-- Input data follows --
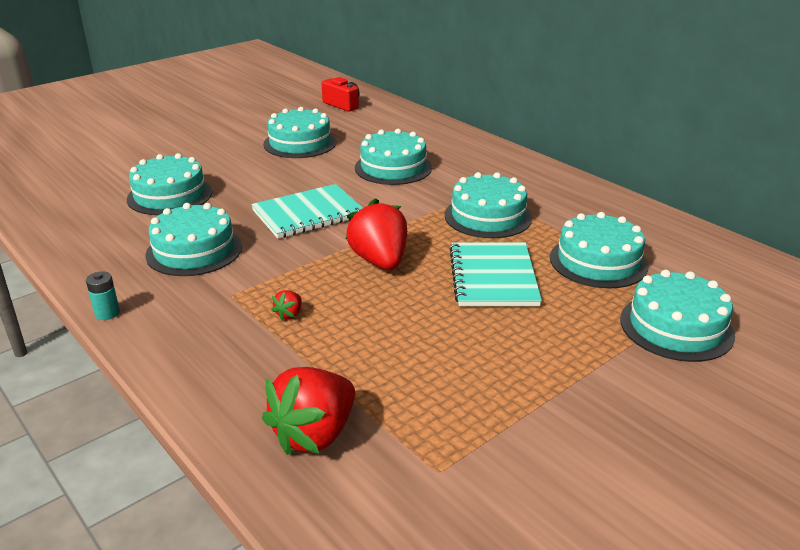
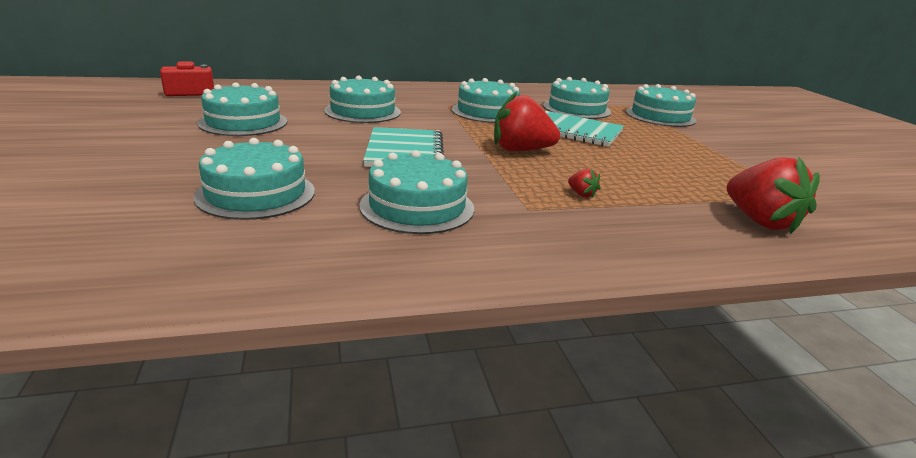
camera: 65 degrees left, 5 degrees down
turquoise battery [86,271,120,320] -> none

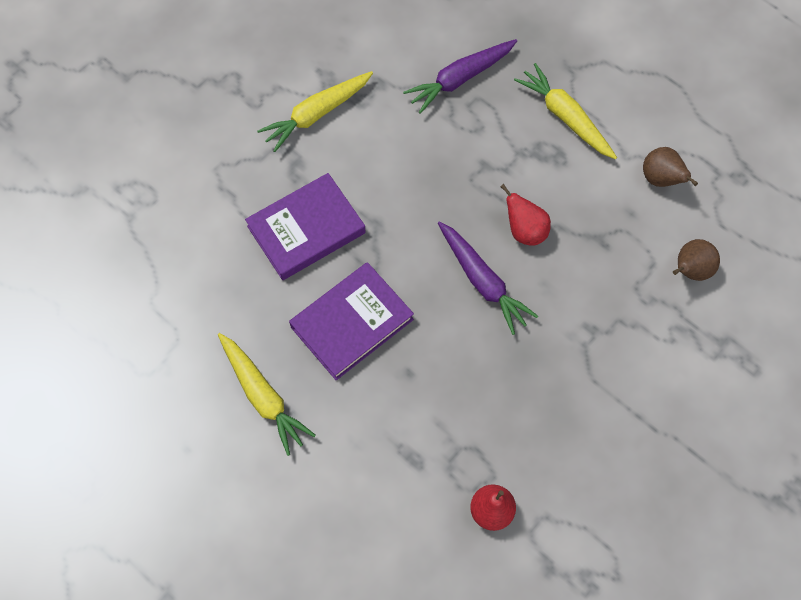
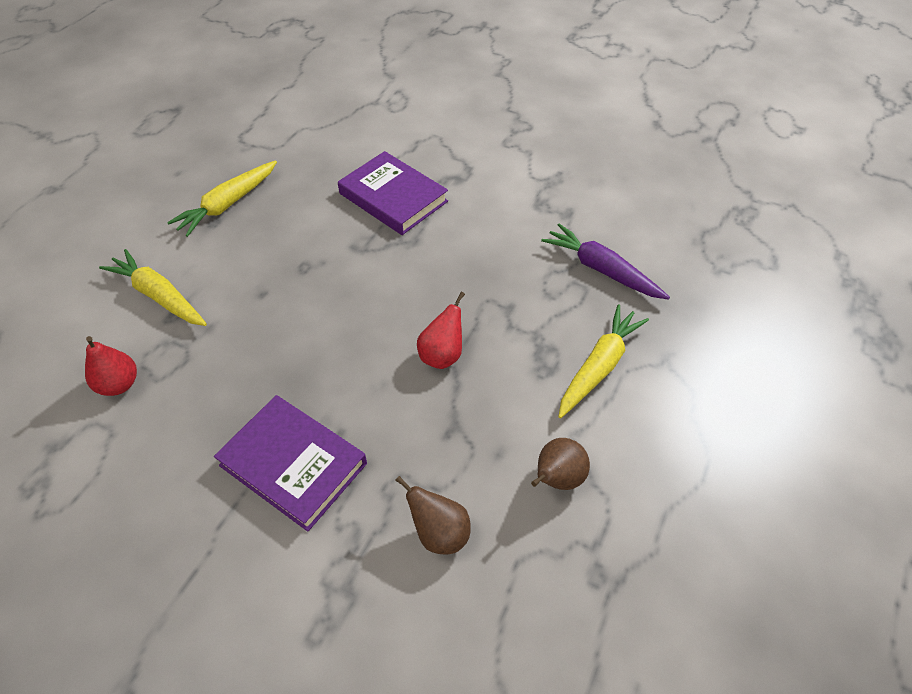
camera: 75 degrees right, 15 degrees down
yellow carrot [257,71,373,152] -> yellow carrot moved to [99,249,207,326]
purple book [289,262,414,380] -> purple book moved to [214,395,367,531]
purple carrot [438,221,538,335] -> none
-- Input data concluded --
## What is expected
Each line that includes the string "purple" should be copied from the data.

## Response area
purple book [289,262,414,380] -> purple book moved to [214,395,367,531]
purple carrot [438,221,538,335] -> none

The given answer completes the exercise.